REQUIRED WORK – Each line of the data below from the one holding "DRIVER1 pin IN1: GP10 -> GP20" to the one holding "RADIO1 pin SCK: A4 -> RX", inclusive, is to be reproduced exactly; no other line belongs in the answer.
[PROVIDED DATA — start]
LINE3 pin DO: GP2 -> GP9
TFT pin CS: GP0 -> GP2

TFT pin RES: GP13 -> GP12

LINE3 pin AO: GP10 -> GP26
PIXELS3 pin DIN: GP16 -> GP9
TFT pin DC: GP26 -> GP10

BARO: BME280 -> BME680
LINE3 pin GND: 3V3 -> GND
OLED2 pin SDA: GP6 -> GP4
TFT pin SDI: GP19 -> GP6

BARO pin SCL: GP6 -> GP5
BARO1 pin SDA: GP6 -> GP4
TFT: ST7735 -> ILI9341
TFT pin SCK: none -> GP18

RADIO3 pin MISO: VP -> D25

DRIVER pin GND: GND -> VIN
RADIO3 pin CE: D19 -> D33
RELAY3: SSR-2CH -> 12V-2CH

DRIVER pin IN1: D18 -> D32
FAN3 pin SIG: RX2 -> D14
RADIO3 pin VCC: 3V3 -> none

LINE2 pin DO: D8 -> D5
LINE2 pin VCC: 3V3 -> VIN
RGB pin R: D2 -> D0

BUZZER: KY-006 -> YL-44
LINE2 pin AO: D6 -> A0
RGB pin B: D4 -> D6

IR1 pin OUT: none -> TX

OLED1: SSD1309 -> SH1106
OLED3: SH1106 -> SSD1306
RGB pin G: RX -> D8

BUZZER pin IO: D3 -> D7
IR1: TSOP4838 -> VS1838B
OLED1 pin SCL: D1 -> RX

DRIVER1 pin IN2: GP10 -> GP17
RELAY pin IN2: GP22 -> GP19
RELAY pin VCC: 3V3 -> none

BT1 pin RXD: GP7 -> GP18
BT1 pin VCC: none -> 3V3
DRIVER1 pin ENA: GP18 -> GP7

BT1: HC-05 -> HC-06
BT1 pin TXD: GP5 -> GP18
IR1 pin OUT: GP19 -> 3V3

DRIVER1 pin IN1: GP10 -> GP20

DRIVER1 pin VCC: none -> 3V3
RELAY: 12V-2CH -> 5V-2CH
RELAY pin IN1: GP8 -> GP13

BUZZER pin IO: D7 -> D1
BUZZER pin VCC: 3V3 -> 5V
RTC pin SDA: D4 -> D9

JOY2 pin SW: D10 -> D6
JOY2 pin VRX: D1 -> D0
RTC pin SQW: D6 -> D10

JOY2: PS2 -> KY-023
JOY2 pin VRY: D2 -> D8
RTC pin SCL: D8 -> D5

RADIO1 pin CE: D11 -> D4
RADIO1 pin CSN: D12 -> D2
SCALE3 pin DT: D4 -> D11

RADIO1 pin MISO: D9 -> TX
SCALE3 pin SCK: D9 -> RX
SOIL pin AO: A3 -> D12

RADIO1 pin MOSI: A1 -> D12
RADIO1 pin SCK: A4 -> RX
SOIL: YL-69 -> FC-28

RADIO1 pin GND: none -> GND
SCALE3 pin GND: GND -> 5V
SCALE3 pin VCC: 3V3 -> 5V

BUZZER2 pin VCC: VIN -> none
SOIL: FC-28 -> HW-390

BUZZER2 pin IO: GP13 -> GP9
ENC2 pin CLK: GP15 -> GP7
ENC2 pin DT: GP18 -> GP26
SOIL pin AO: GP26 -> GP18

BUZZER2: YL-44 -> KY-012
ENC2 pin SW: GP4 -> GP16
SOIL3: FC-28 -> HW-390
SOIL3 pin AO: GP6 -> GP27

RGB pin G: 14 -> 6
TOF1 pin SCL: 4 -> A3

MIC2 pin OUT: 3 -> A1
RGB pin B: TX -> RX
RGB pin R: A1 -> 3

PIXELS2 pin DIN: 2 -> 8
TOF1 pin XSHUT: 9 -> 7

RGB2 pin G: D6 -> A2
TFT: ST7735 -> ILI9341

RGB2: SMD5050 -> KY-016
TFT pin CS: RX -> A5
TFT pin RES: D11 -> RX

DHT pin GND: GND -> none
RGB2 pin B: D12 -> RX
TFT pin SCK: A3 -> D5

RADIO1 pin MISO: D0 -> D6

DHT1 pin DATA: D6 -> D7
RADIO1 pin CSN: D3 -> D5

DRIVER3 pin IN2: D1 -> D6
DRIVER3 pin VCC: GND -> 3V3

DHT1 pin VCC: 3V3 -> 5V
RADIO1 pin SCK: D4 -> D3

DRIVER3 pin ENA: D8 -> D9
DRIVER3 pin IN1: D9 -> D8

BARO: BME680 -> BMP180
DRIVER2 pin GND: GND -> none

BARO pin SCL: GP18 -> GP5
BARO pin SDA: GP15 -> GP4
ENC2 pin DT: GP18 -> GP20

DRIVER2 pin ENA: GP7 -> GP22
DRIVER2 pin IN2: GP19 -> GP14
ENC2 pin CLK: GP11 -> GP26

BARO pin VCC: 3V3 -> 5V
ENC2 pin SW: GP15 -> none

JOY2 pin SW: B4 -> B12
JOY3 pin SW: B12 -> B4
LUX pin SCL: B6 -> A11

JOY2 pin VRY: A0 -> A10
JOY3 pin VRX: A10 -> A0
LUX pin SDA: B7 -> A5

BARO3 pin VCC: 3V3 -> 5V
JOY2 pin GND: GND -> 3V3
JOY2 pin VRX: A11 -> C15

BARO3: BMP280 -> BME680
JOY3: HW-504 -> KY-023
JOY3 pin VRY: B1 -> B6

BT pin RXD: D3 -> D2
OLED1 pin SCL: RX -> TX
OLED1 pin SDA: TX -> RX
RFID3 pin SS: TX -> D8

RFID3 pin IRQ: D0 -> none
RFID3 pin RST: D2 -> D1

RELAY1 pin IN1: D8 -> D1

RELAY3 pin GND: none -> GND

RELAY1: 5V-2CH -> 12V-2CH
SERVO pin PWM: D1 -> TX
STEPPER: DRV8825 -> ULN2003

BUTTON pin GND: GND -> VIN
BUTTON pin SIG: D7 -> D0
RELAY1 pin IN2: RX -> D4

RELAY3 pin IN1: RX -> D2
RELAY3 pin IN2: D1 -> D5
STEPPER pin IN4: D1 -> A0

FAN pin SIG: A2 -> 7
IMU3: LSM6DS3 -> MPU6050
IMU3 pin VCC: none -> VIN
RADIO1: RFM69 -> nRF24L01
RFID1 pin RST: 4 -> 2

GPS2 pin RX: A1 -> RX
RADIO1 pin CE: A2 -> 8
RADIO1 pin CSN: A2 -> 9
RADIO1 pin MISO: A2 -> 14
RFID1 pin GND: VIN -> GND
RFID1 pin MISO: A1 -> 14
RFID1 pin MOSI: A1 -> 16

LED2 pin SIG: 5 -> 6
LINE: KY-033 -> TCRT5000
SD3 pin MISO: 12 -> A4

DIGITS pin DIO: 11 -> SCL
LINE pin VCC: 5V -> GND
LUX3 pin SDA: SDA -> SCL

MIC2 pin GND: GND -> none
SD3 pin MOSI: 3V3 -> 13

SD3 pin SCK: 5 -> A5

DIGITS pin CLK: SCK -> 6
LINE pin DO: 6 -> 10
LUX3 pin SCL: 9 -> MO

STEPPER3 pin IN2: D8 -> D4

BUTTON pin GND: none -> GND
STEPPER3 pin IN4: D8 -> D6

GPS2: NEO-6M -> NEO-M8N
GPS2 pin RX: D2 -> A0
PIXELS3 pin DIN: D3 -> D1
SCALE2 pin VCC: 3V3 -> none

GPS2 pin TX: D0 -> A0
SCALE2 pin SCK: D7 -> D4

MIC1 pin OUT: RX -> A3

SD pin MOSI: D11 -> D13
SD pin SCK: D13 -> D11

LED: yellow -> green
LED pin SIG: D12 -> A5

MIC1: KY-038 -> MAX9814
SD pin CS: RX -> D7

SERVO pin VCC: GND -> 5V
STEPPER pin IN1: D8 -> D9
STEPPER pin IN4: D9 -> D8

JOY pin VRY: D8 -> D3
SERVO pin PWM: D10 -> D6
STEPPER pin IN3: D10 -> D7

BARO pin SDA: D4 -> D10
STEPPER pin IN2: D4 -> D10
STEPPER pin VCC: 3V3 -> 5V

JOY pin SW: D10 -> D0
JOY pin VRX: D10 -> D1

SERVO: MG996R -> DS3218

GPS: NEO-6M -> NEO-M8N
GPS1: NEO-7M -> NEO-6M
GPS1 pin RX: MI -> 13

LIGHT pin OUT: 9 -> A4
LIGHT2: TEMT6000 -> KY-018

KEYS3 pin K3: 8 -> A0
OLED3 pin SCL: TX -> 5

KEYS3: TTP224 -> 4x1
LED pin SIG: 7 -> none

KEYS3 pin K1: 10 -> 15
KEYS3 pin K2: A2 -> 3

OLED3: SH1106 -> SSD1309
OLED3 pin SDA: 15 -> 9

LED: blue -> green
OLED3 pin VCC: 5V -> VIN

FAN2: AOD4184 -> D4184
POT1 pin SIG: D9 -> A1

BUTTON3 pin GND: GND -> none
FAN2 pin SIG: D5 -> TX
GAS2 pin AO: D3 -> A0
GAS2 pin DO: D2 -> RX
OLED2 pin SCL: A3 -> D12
[PROVIDED DATA — finish]
THE ANSWER –
DRIVER1 pin IN1: GP10 -> GP20

DRIVER1 pin VCC: none -> 3V3
RELAY: 12V-2CH -> 5V-2CH
RELAY pin IN1: GP8 -> GP13

BUZZER pin IO: D7 -> D1
BUZZER pin VCC: 3V3 -> 5V
RTC pin SDA: D4 -> D9

JOY2 pin SW: D10 -> D6
JOY2 pin VRX: D1 -> D0
RTC pin SQW: D6 -> D10

JOY2: PS2 -> KY-023
JOY2 pin VRY: D2 -> D8
RTC pin SCL: D8 -> D5

RADIO1 pin CE: D11 -> D4
RADIO1 pin CSN: D12 -> D2
SCALE3 pin DT: D4 -> D11

RADIO1 pin MISO: D9 -> TX
SCALE3 pin SCK: D9 -> RX
SOIL pin AO: A3 -> D12

RADIO1 pin MOSI: A1 -> D12
RADIO1 pin SCK: A4 -> RX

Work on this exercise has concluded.